## WHAT THIS TASK INVOLVES
Reproduce word for word the line that contains "(129, 264) = (250, 100): none -> yellow apple" and every line after it to the end of the records, with nothing else added.

## TASK INPUT
○ ○ ○ ○
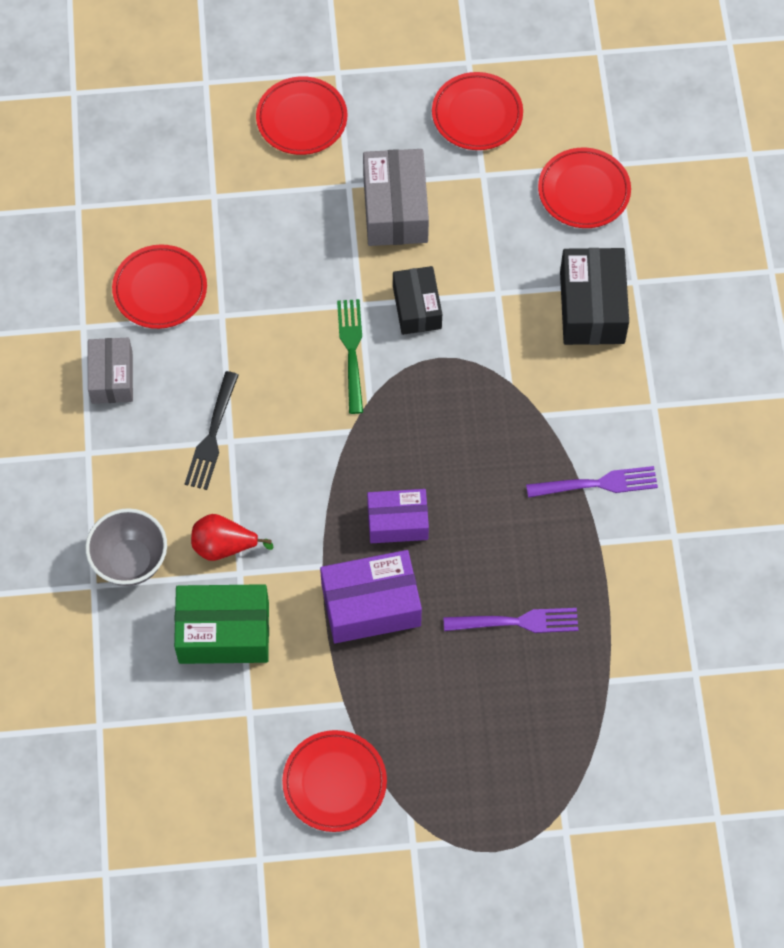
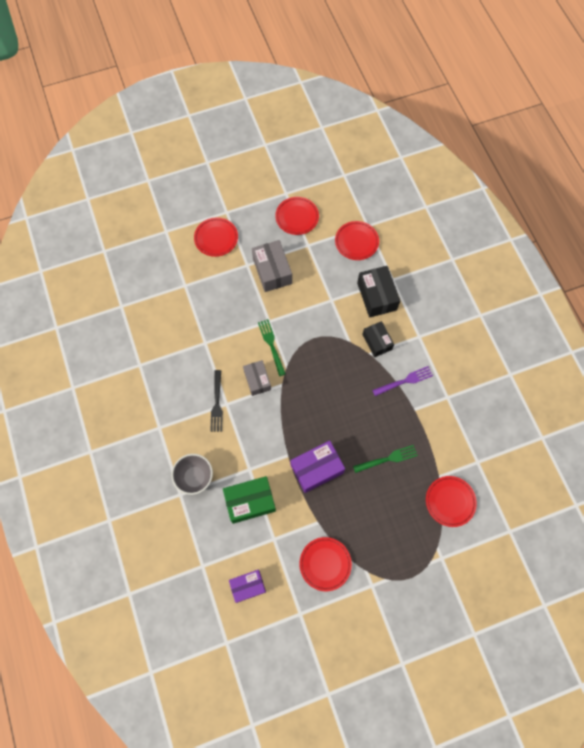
camera: 15 degrees left, 5 degrees up
(112, 377) = (160, 387): grey box -> grey box (257, 380)
(160, 289) = (172, 337): red plate -> red plate (450, 501)
(224, 546) = (238, 458): red pear -> none
(397, 522) = (317, 424): purple box -> purple box (248, 586)
(417, 307) = (296, 316): black box -> black box (377, 342)
(517, 622) = (387, 459): purple fork -> green fork

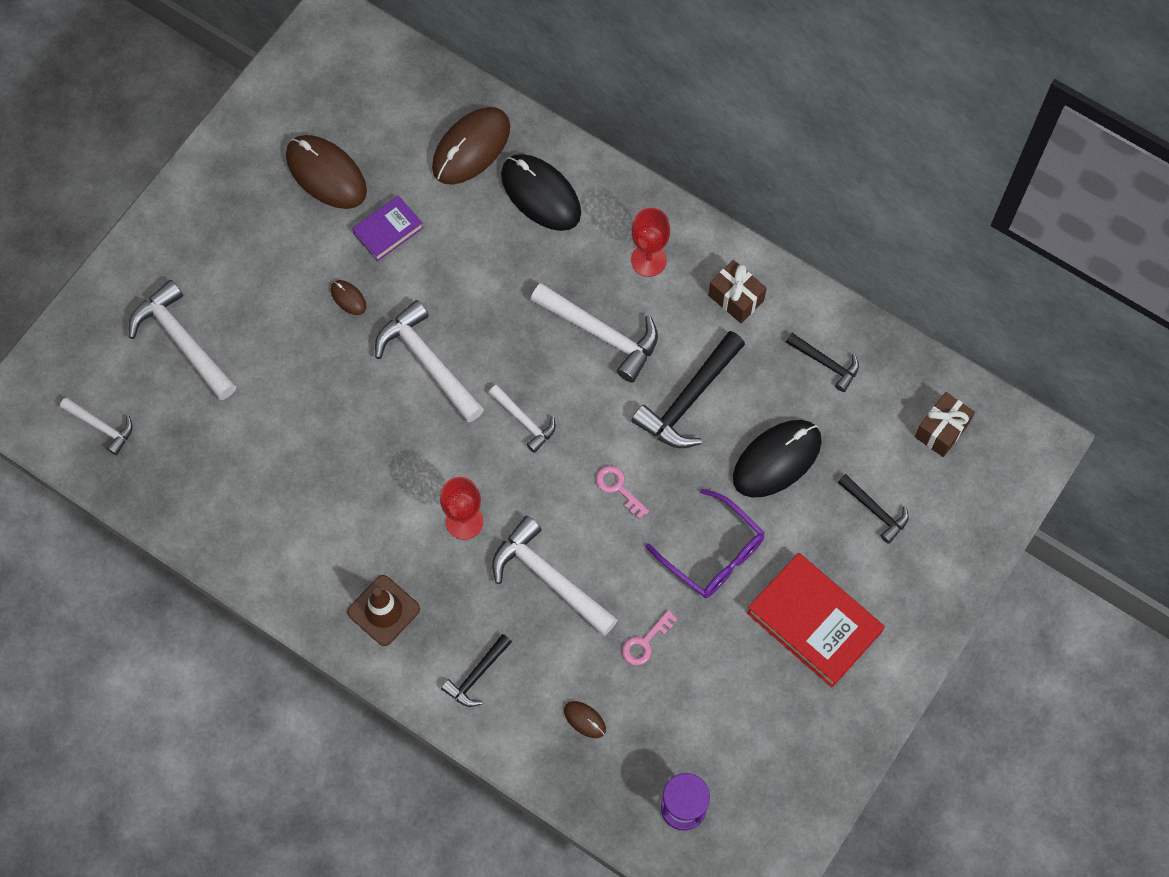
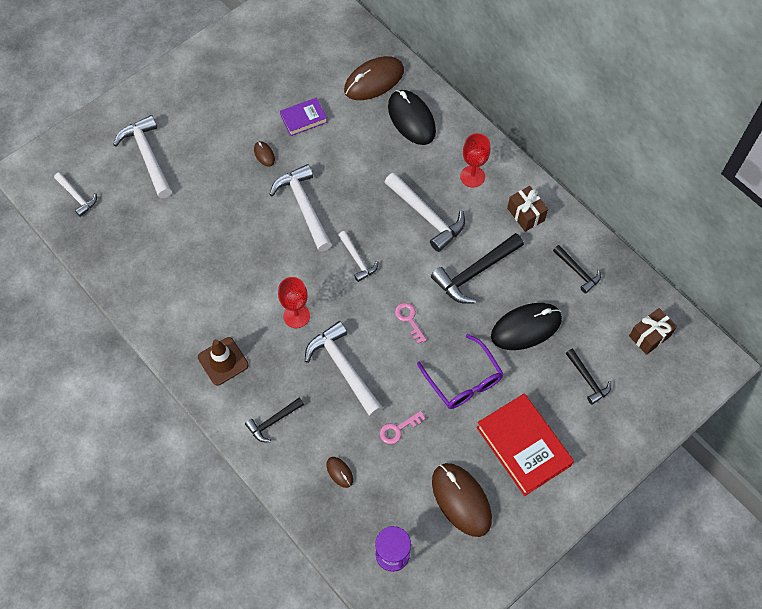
camera: 15 degrees right, 5 degrees down
(326, 174) = (274, 75): brown mouse -> brown mouse (461, 500)

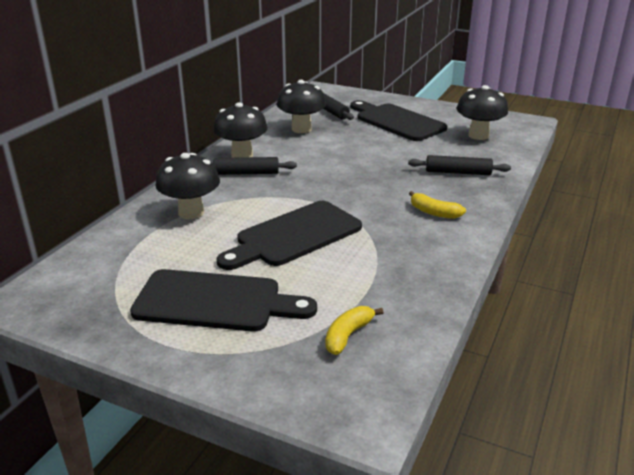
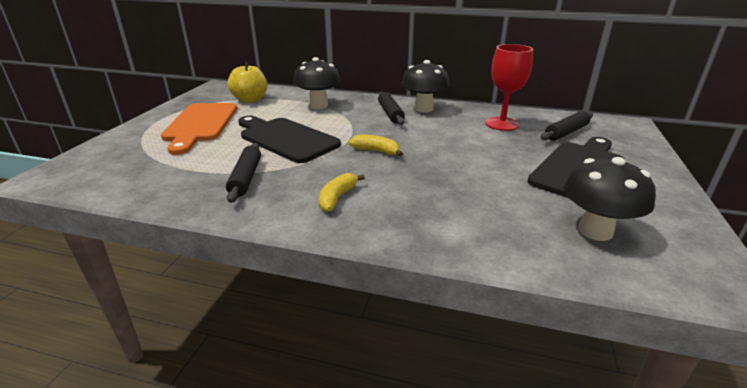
camera: 80 degrees right, 0 degrees up
(129, 264) = (250, 100): none -> yellow apple
(215, 302) = (200, 124): black cutting board -> orange cutting board
(301, 129) = (502, 124): black mushroom -> red goblet
(348, 335) = (139, 167): yellow banana -> yellow banana (376, 151)
(458, 172) = (450, 213): black rolling pin -> black rolling pin (246, 178)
○ ○ ○ ○
## WRITTEN SOLUTION
(129, 264) = (250, 100): none -> yellow apple
(215, 302) = (200, 124): black cutting board -> orange cutting board
(301, 129) = (502, 124): black mushroom -> red goblet
(348, 335) = (139, 167): yellow banana -> yellow banana (376, 151)
(458, 172) = (450, 213): black rolling pin -> black rolling pin (246, 178)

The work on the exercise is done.